= Exercise task =
Reproduce the listing word for word, from the line with "Berlin: 10:13 -> 10:18" to the line with "Hanoi: 03:25 -> 15:25", including both of those lines. Leave the pictures out of your answer.

-- begin --

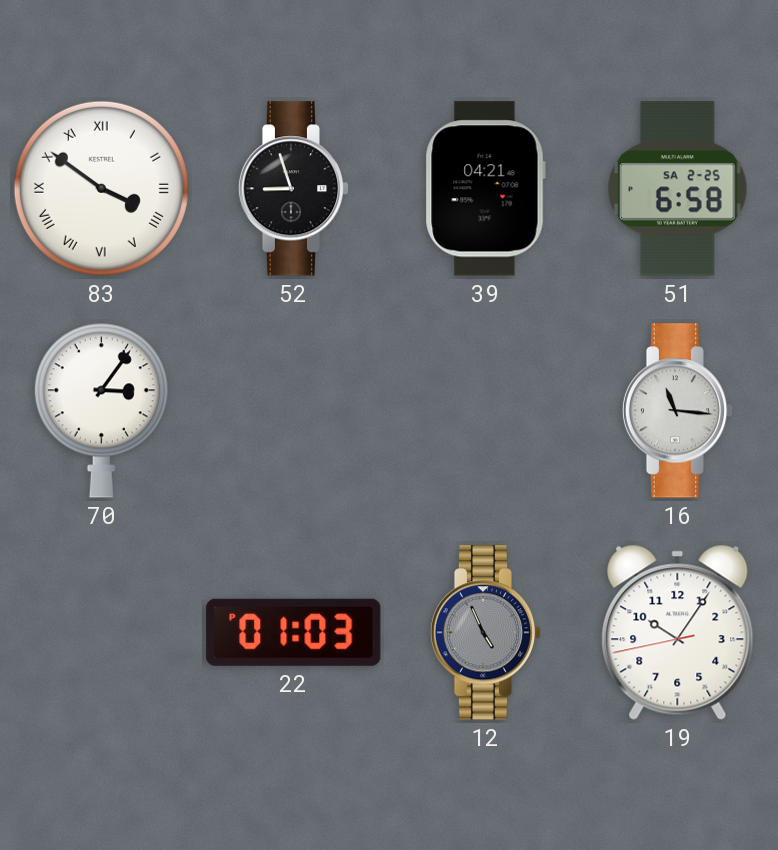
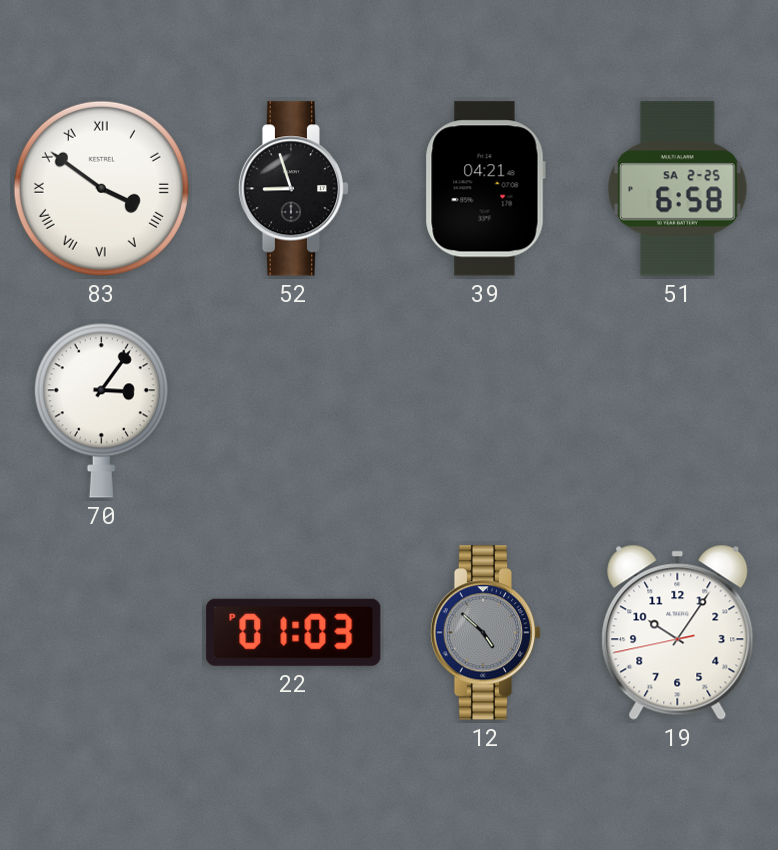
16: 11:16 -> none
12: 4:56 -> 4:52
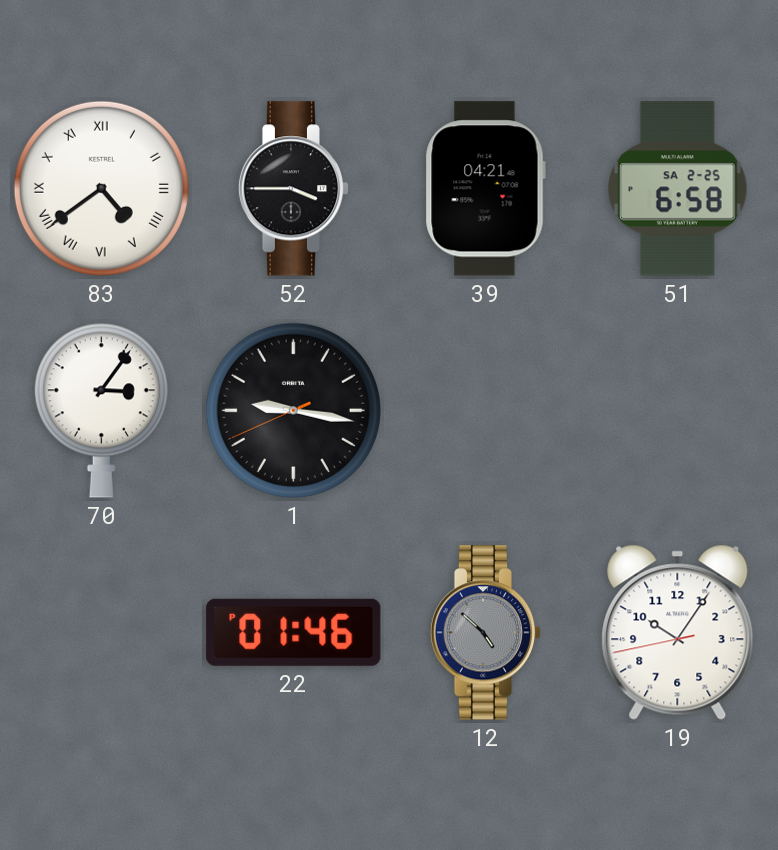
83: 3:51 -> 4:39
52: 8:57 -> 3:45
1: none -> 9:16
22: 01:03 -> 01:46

-- end --
-- begin --

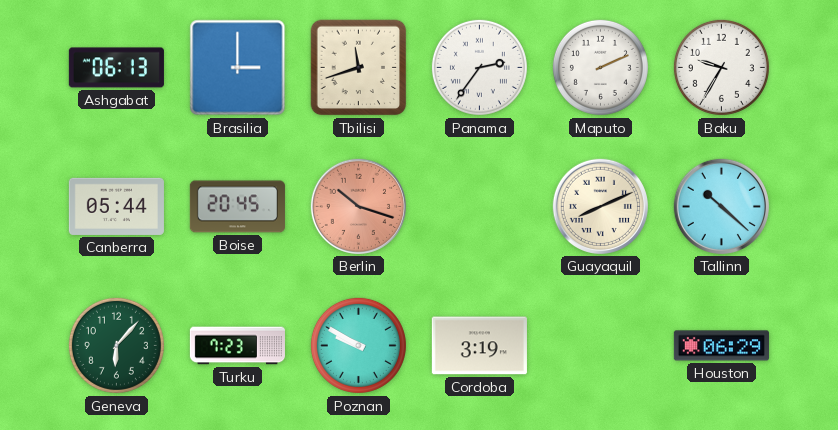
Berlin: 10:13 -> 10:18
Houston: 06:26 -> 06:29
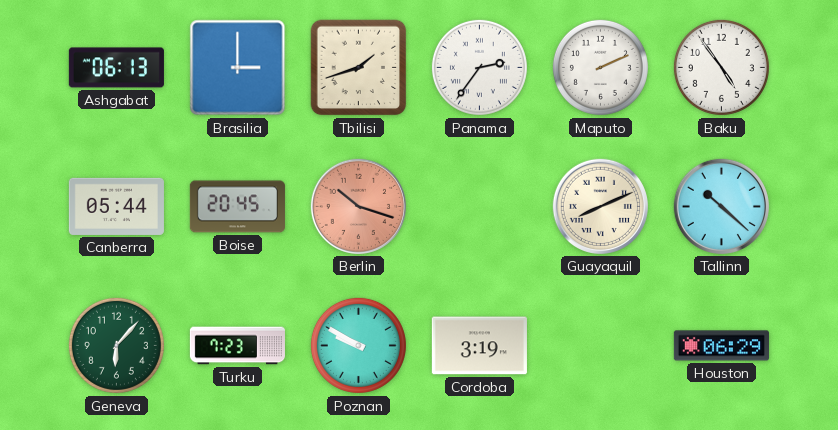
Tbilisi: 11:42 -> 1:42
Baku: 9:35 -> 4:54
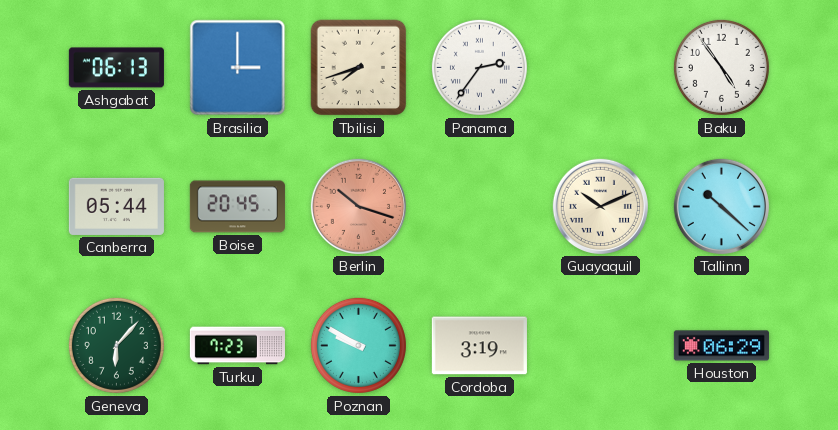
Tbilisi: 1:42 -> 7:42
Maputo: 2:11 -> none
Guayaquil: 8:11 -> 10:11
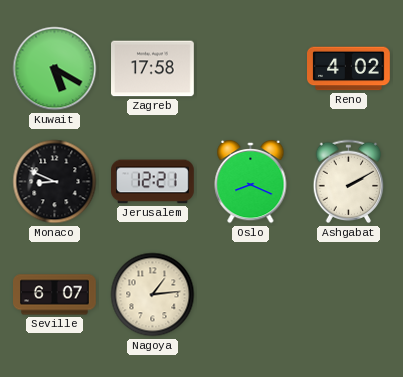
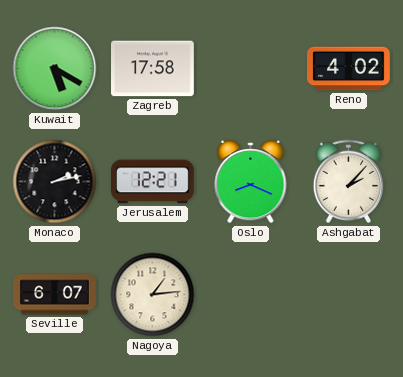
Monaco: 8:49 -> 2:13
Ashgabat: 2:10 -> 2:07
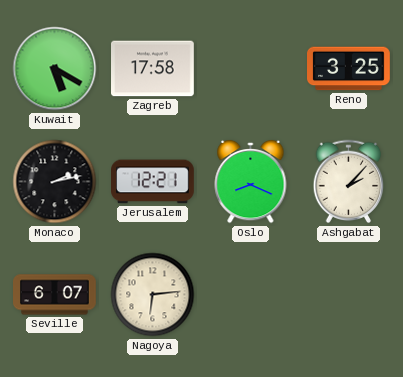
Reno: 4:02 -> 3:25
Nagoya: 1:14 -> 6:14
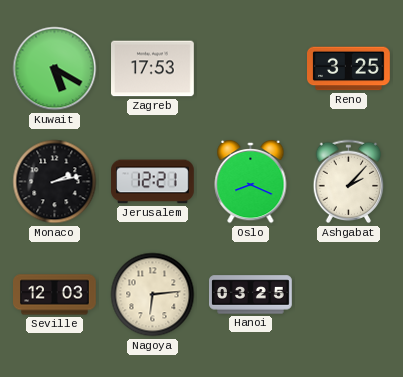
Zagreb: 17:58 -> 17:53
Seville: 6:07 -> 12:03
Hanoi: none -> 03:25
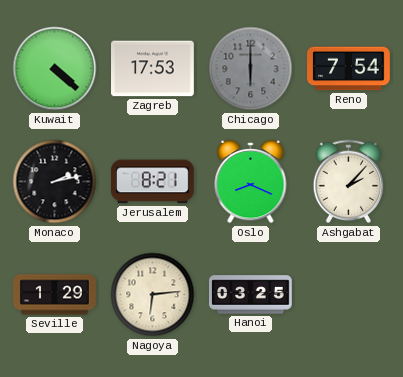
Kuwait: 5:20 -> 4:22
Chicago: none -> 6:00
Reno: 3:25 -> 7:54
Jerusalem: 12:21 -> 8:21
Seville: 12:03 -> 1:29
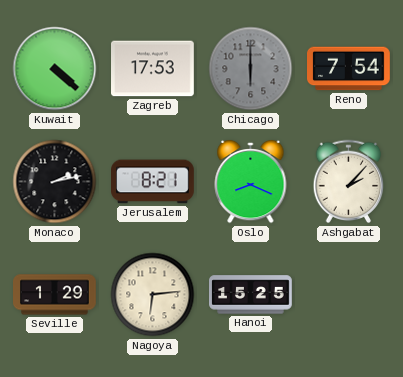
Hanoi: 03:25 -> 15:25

-- end --

= Solved problem =
Berlin: 10:13 -> 10:18
Houston: 06:26 -> 06:29
Tbilisi: 11:42 -> 1:42
Baku: 9:35 -> 4:54
Tbilisi: 1:42 -> 7:42
Maputo: 2:11 -> none
Guayaquil: 8:11 -> 10:11
Monaco: 8:49 -> 2:13
Ashgabat: 2:10 -> 2:07
Reno: 4:02 -> 3:25
Nagoya: 1:14 -> 6:14
Zagreb: 17:58 -> 17:53
Seville: 6:07 -> 12:03
Hanoi: none -> 03:25
Kuwait: 5:20 -> 4:22
Chicago: none -> 6:00
Reno: 3:25 -> 7:54
Jerusalem: 12:21 -> 8:21
Seville: 12:03 -> 1:29
Hanoi: 03:25 -> 15:25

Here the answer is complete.